Please repeat the data below exactly, with the pictures removed.
________________________________________
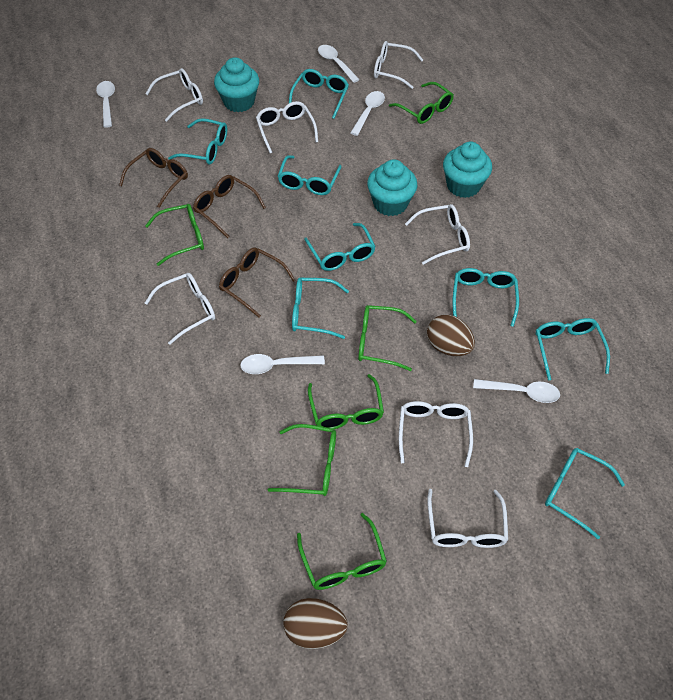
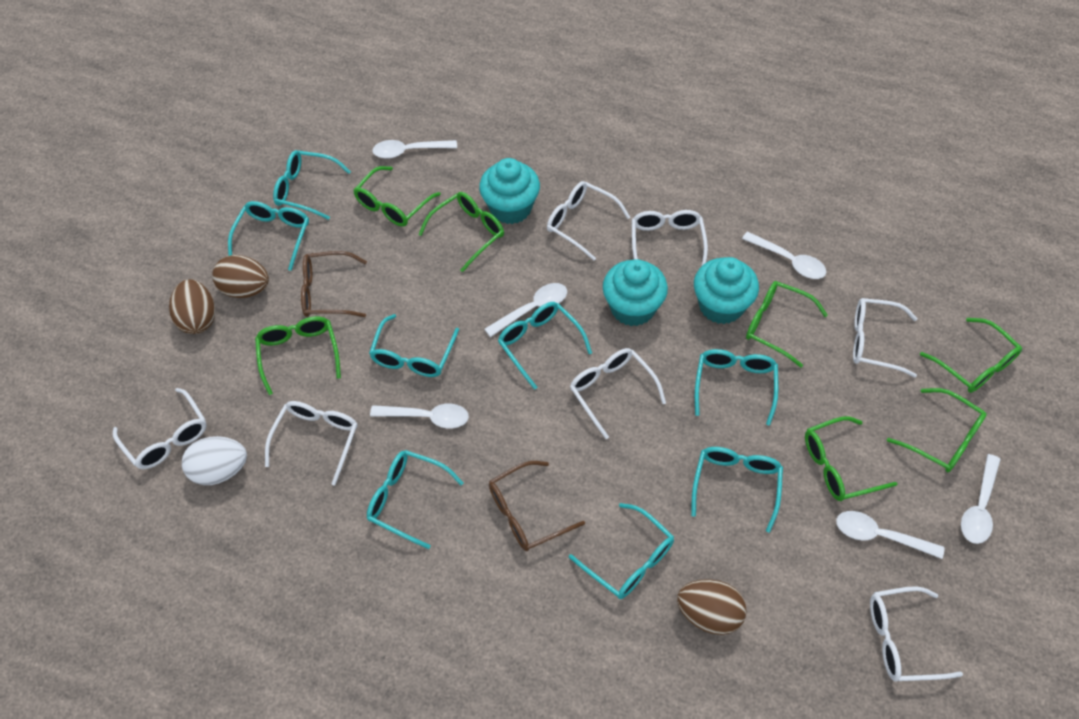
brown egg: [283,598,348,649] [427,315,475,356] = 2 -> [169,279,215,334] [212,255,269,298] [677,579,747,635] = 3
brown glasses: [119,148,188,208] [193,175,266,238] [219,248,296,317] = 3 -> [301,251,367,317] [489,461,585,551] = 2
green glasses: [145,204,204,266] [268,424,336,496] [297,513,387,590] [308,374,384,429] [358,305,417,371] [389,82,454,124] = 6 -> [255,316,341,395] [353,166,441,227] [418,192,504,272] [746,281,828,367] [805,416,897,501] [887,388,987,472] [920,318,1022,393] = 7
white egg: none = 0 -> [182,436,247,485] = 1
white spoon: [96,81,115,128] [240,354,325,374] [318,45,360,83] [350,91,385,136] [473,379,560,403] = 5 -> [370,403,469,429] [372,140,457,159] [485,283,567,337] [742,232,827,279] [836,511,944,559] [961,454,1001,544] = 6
________________________________________
RESPONSE AREA:
brown egg: [283,598,348,649] [427,315,475,356] = 2 -> [169,279,215,334] [212,255,269,298] [677,579,747,635] = 3
brown glasses: [119,148,188,208] [193,175,266,238] [219,248,296,317] = 3 -> [301,251,367,317] [489,461,585,551] = 2
green glasses: [145,204,204,266] [268,424,336,496] [297,513,387,590] [308,374,384,429] [358,305,417,371] [389,82,454,124] = 6 -> [255,316,341,395] [353,166,441,227] [418,192,504,272] [746,281,828,367] [805,416,897,501] [887,388,987,472] [920,318,1022,393] = 7
white egg: none = 0 -> [182,436,247,485] = 1
white spoon: [96,81,115,128] [240,354,325,374] [318,45,360,83] [350,91,385,136] [473,379,560,403] = 5 -> [370,403,469,429] [372,140,457,159] [485,283,567,337] [742,232,827,279] [836,511,944,559] [961,454,1001,544] = 6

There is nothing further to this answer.